## What is required
In the records below, find the line with "none -> white plate F3 level 1" and the line with "none -> white brick G7 level 2". Print both exactly, along with every line between them, and no other line.

## Spatial object tracking data

○ ○ ○ ○ ○ ○ ○

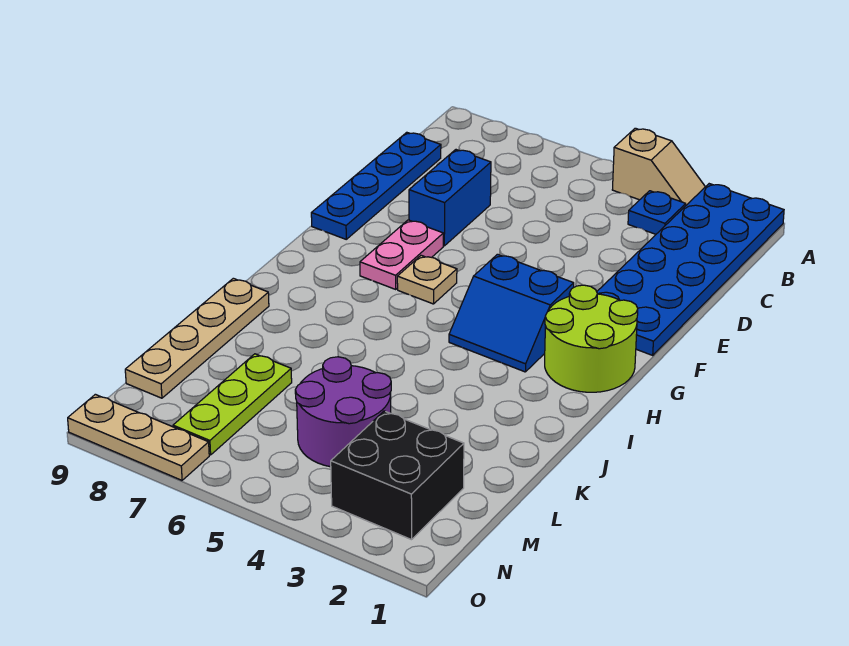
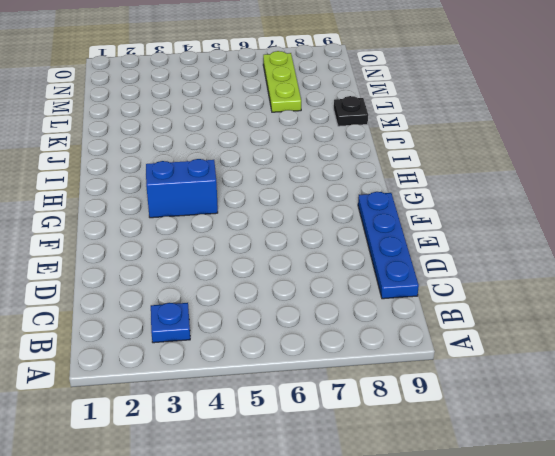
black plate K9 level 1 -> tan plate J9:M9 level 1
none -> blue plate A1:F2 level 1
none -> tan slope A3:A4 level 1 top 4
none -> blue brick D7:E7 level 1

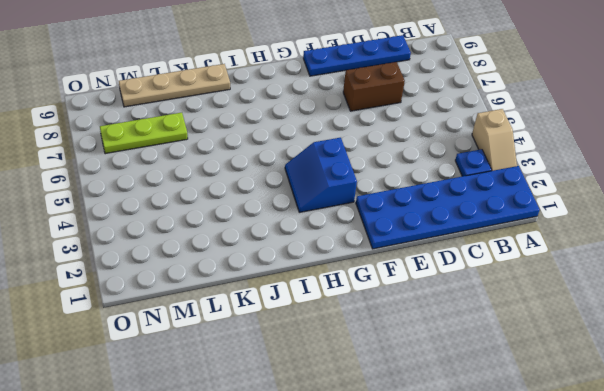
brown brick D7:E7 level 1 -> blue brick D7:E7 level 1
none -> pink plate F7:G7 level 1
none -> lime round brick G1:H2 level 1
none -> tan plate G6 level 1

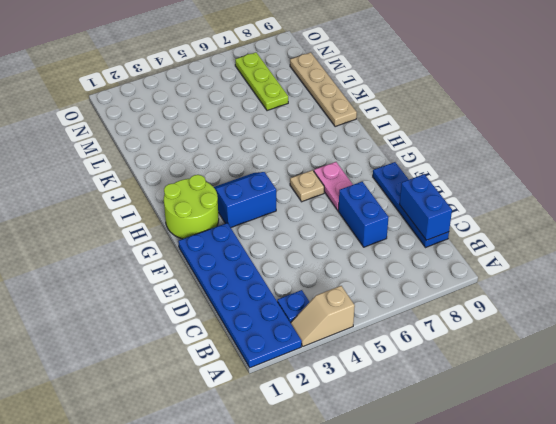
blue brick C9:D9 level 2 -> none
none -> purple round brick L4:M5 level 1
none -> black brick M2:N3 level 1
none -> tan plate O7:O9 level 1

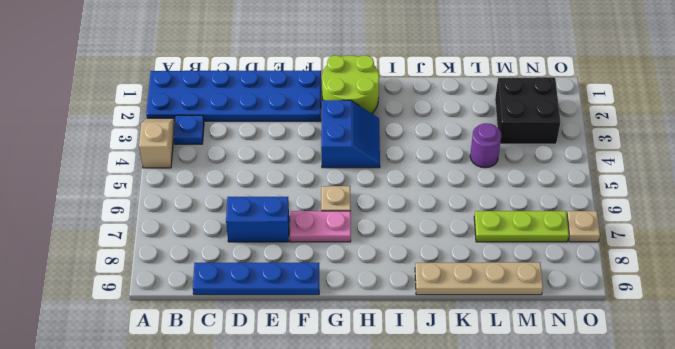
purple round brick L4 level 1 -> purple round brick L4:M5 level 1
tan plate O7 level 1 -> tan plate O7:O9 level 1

○ ○ ○ ○ ○ ○ ○

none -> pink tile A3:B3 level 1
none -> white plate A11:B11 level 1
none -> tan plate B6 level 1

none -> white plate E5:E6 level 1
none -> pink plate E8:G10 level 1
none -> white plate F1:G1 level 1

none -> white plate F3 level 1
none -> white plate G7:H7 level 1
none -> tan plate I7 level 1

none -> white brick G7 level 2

○ ○ ○ ○ ○ ○ ○

## Your response
none -> white plate F3 level 1
none -> white plate G7:H7 level 1
none -> tan plate I7 level 1

none -> white brick G7 level 2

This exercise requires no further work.